**YOUR TASK**
Using the records below, transcribe word for word the stretch from the line that contains "removed,red donut,425 226" through the line that contains "moved,pink shoe,794 230", both end lines included, and nothing else.

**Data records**
:::::
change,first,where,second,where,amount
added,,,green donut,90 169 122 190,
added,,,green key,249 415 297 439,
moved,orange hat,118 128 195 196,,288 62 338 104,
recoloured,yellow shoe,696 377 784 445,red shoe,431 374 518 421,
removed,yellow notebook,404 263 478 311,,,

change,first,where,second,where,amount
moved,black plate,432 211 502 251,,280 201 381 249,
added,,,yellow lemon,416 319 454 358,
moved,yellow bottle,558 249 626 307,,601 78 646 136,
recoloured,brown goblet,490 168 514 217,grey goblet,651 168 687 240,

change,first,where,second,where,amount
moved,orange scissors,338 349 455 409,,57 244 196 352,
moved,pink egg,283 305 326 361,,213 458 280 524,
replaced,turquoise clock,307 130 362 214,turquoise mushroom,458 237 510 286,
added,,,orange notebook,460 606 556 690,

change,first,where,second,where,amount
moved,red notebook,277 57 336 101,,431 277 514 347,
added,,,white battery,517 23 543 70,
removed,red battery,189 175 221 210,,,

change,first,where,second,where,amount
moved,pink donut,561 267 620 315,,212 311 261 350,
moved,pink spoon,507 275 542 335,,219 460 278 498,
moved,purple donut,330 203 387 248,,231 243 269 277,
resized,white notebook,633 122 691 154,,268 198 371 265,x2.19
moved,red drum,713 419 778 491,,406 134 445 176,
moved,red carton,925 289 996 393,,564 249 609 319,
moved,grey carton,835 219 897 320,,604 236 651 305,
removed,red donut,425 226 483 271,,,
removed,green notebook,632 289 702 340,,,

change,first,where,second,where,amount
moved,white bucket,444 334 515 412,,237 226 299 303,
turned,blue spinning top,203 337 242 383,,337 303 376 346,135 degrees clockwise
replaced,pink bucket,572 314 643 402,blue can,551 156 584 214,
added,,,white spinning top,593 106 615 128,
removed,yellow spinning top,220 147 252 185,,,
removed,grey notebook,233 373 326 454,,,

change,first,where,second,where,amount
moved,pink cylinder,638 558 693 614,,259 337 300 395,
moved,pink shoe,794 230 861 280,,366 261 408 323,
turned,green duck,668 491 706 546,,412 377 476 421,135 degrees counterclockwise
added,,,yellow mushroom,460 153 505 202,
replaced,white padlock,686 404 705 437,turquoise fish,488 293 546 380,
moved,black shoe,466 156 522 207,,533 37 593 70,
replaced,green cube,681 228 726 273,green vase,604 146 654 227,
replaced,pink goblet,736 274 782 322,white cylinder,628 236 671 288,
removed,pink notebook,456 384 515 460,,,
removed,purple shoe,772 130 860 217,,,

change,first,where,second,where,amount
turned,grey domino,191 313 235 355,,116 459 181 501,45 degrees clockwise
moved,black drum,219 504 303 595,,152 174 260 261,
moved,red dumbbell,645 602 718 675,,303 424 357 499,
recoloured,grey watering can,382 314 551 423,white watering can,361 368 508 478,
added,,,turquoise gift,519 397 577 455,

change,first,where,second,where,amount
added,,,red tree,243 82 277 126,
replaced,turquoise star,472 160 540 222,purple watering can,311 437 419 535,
:::::
**RESULT OF THIS EXERCISE**
removed,red donut,425 226 483 271,,,
removed,green notebook,632 289 702 340,,,

change,first,where,second,where,amount
moved,white bucket,444 334 515 412,,237 226 299 303,
turned,blue spinning top,203 337 242 383,,337 303 376 346,135 degrees clockwise
replaced,pink bucket,572 314 643 402,blue can,551 156 584 214,
added,,,white spinning top,593 106 615 128,
removed,yellow spinning top,220 147 252 185,,,
removed,grey notebook,233 373 326 454,,,

change,first,where,second,where,amount
moved,pink cylinder,638 558 693 614,,259 337 300 395,
moved,pink shoe,794 230 861 280,,366 261 408 323,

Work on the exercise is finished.